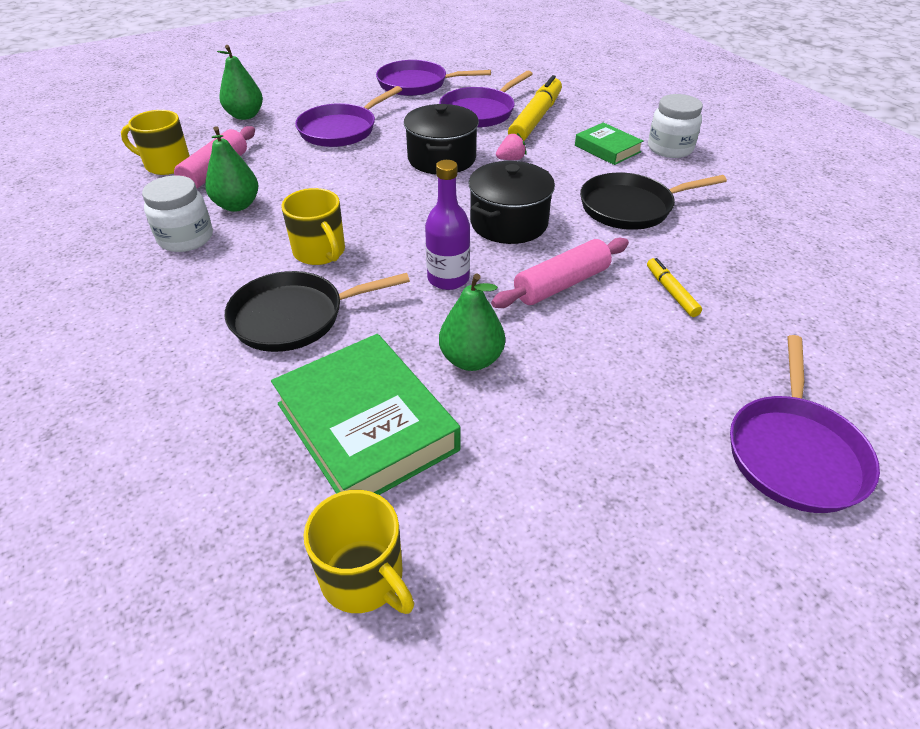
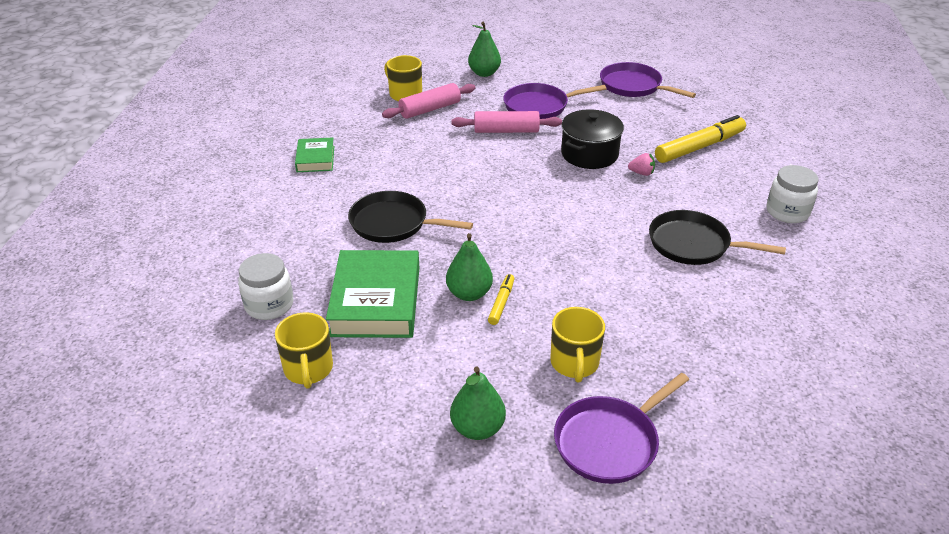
camera: 35 degrees right, 5 degrees down
white jar [142,175,213,252] -> white jar moved to [238,253,293,320]
green pear [205,126,259,212] -> green pear moved to [450,367,506,440]
yellow mug [281,188,345,265] -> yellow mug moved to [550,307,605,383]
purple bottle [425,160,470,290] -> none
purple pan [439,70,532,128] -> none
black pot [469,161,555,244] -> none
pink rolling pin [491,238,629,308] -> pink rolling pin moved to [451,111,562,133]
green book [575,122,643,165] -> green book moved to [295,138,334,172]
yellow marker [647,258,702,317] -> yellow marker moved to [488,274,514,325]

────────────────────

The line with "purple bottle [425,160,470,290] -> none" and all lines after it through the end of the data above: write these out exactly and add nothing.

purple bottle [425,160,470,290] -> none
purple pan [439,70,532,128] -> none
black pot [469,161,555,244] -> none
pink rolling pin [491,238,629,308] -> pink rolling pin moved to [451,111,562,133]
green book [575,122,643,165] -> green book moved to [295,138,334,172]
yellow marker [647,258,702,317] -> yellow marker moved to [488,274,514,325]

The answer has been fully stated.